** Opening Entries supplied block **

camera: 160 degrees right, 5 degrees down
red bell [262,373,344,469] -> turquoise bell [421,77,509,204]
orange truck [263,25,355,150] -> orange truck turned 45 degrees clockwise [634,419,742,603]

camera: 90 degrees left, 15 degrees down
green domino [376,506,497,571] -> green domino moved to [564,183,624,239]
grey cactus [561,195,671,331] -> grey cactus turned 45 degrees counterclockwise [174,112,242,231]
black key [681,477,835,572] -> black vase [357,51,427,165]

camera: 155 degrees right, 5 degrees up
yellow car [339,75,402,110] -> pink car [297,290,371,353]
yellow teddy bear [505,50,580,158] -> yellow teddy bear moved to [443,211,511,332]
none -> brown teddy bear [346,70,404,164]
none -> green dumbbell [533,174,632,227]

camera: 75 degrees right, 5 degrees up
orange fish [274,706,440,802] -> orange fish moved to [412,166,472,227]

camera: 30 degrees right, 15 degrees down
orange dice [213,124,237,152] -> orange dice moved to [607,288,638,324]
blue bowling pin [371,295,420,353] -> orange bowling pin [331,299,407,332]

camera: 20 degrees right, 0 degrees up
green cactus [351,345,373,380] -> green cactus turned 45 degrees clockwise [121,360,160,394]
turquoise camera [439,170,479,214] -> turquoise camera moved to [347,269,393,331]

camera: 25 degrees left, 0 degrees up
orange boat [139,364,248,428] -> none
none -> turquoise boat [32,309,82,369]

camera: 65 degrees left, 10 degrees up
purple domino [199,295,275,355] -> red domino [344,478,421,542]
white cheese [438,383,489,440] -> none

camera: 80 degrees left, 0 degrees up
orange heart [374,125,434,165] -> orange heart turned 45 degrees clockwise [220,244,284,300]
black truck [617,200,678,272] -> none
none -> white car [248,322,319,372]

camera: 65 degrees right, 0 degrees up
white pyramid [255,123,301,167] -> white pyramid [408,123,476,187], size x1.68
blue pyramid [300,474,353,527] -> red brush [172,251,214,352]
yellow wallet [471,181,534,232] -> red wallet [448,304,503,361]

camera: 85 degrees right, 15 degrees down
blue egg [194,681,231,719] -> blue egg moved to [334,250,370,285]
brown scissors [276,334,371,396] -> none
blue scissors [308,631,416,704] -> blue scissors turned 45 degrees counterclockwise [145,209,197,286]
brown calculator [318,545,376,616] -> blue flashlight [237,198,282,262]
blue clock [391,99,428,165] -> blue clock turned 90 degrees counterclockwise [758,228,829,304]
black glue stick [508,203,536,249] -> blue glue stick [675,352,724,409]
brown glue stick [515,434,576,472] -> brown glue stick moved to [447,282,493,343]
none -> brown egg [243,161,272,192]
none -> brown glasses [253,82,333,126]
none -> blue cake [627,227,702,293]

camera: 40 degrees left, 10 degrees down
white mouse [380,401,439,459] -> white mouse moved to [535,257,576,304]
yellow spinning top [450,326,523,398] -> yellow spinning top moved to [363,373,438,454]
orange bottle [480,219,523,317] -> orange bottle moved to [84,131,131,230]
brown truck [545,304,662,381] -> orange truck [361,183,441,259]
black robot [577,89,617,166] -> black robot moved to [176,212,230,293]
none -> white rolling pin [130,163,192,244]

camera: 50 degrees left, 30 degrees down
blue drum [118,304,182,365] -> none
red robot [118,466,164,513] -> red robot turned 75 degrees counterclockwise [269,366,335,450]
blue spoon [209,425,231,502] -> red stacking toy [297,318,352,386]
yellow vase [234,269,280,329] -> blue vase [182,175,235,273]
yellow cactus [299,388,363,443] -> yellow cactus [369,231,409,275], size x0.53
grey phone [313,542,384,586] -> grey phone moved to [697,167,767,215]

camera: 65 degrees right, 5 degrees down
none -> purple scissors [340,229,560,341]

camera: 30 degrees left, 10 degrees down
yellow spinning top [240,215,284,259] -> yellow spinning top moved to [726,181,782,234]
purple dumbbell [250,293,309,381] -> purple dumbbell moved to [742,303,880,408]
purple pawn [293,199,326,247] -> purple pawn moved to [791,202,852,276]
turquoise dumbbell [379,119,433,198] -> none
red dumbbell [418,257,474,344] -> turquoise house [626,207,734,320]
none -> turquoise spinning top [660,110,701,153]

** Closing Entries supplied block **

__To do__. Locate the word "spinning" in the records above, and return each line that has it.

__Task answer__.
yellow spinning top [450,326,523,398] -> yellow spinning top moved to [363,373,438,454]
yellow spinning top [240,215,284,259] -> yellow spinning top moved to [726,181,782,234]
none -> turquoise spinning top [660,110,701,153]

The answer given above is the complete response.